START TASK INPUTS

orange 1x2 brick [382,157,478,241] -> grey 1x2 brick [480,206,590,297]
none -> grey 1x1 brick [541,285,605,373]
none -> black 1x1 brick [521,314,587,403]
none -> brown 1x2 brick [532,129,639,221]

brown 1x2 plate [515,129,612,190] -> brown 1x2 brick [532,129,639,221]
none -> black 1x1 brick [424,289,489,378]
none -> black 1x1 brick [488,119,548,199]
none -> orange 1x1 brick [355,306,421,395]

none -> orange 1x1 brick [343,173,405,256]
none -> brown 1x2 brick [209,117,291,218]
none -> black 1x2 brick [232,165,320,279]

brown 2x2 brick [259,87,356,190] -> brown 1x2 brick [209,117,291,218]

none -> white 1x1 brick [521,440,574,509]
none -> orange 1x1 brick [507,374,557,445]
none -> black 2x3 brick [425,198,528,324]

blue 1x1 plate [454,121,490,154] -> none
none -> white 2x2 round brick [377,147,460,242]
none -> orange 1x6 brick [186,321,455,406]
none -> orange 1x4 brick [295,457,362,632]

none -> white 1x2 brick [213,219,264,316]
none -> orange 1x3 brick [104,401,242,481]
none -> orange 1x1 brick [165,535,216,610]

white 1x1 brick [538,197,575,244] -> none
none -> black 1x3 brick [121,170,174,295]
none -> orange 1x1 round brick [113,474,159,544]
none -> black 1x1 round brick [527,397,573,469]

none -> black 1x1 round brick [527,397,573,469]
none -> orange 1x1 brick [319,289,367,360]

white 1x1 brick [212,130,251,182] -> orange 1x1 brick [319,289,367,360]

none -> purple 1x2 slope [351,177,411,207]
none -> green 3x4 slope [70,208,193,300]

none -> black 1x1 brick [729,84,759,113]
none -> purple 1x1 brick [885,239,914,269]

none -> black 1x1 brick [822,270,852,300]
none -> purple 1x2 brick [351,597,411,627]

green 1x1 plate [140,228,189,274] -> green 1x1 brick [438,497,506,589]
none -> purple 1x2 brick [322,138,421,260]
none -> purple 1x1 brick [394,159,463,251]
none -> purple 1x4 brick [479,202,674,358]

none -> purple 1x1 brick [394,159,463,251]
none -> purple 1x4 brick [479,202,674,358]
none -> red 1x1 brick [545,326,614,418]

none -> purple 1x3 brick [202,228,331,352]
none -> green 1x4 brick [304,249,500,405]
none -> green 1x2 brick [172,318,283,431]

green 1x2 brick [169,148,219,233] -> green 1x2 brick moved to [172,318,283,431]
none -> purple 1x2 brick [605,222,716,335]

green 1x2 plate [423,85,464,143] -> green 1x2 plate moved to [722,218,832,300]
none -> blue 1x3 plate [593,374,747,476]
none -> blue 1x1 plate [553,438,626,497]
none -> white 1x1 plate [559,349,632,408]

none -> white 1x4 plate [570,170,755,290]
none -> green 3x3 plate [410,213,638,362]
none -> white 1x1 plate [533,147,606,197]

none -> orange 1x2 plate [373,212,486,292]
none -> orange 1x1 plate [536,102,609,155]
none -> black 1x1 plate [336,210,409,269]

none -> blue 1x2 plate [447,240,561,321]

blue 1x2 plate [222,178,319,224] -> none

END TASK INPUTS

WORK TO BE COMPLETED
For every line above that has "purple" in it, copy the line.

RESPONSE
none -> purple 1x2 slope [351,177,411,207]
none -> purple 1x1 brick [885,239,914,269]
none -> purple 1x2 brick [351,597,411,627]
none -> purple 1x2 brick [322,138,421,260]
none -> purple 1x1 brick [394,159,463,251]
none -> purple 1x4 brick [479,202,674,358]
none -> purple 1x1 brick [394,159,463,251]
none -> purple 1x4 brick [479,202,674,358]
none -> purple 1x3 brick [202,228,331,352]
none -> purple 1x2 brick [605,222,716,335]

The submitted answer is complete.